**Records supplied**
▶
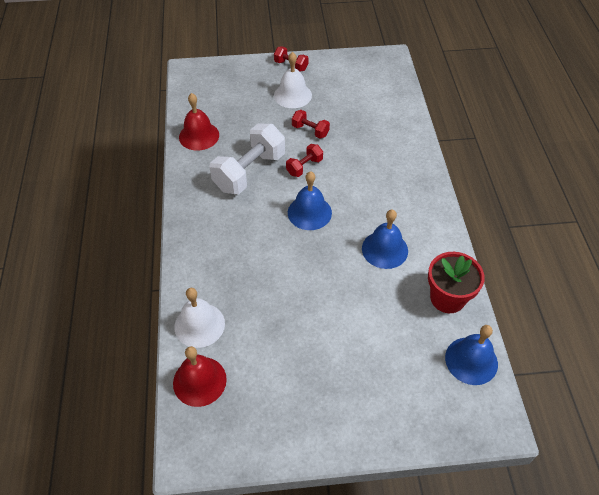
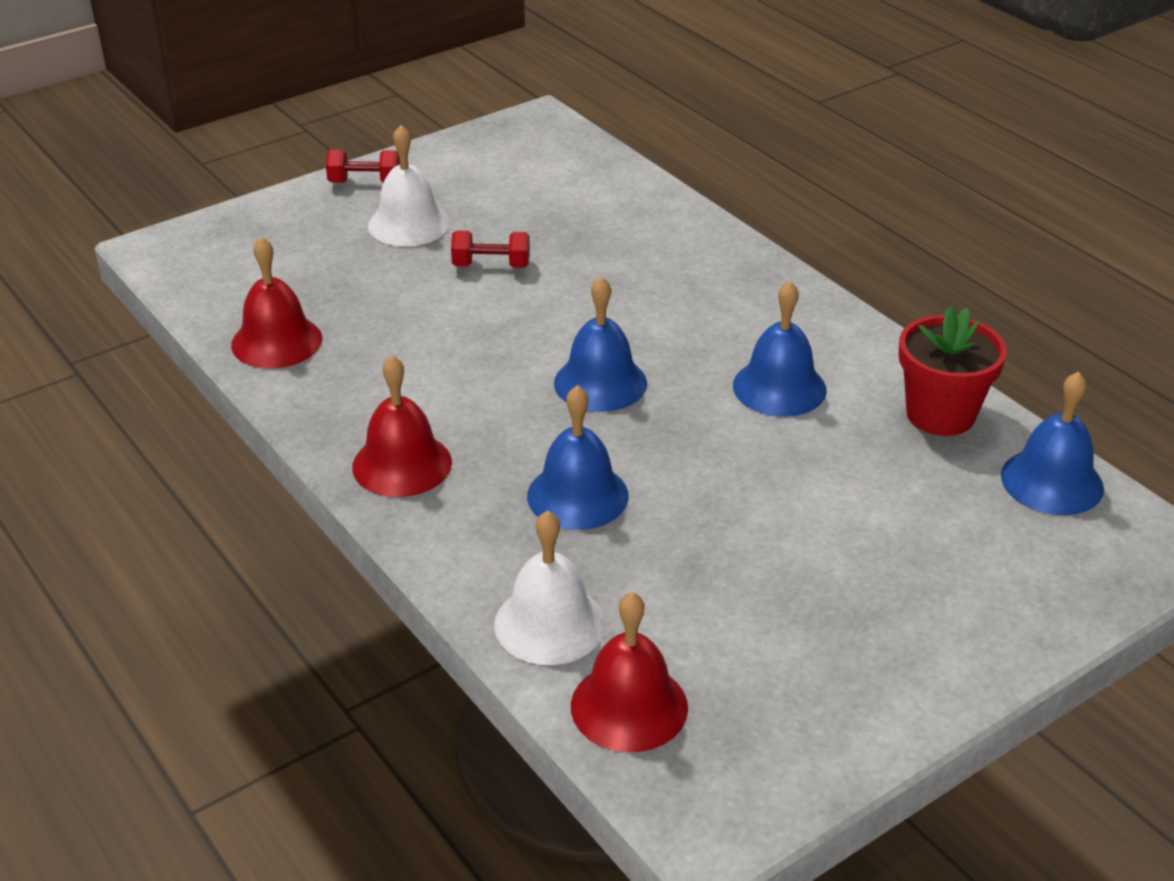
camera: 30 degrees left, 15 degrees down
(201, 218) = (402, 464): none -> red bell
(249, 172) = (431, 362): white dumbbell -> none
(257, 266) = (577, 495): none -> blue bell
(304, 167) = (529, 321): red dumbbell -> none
◀
▶
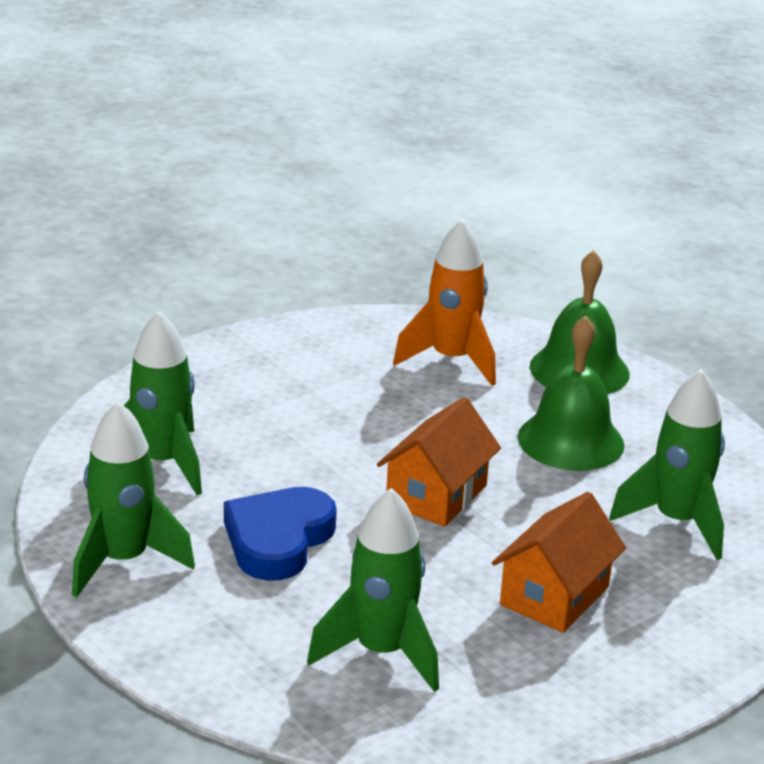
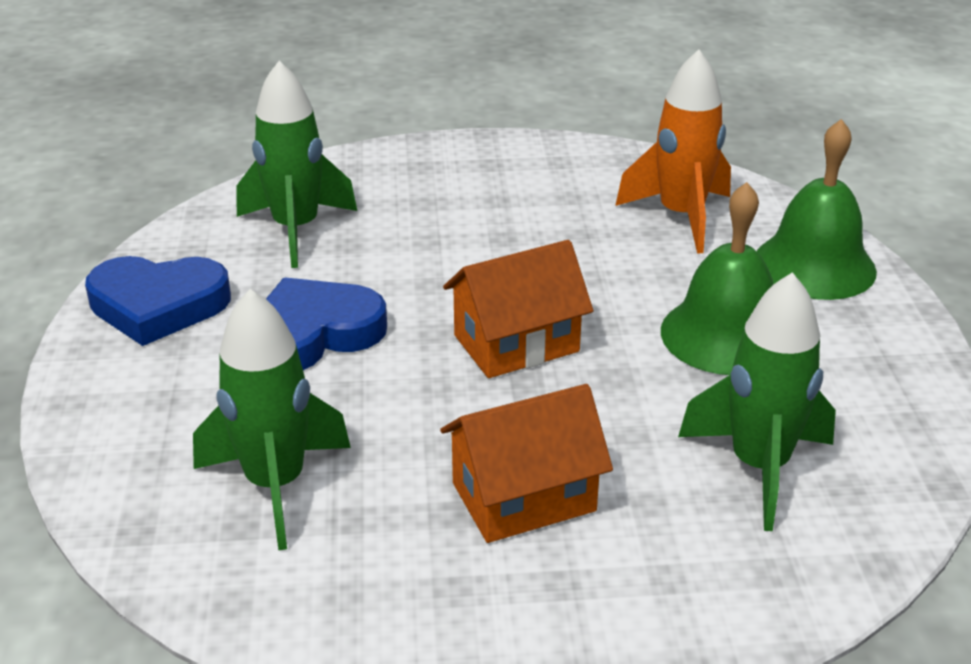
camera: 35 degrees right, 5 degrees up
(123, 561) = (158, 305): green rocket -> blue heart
◀
Beginning at the line with "(249, 172) = (431, 362): white" and ending at the line with "(304, 167) = (529, 321): red dumbbell -> none", reproduce each line of the data above exactly, and add no other lines.

**Solution for this problem**
(249, 172) = (431, 362): white dumbbell -> none
(257, 266) = (577, 495): none -> blue bell
(304, 167) = (529, 321): red dumbbell -> none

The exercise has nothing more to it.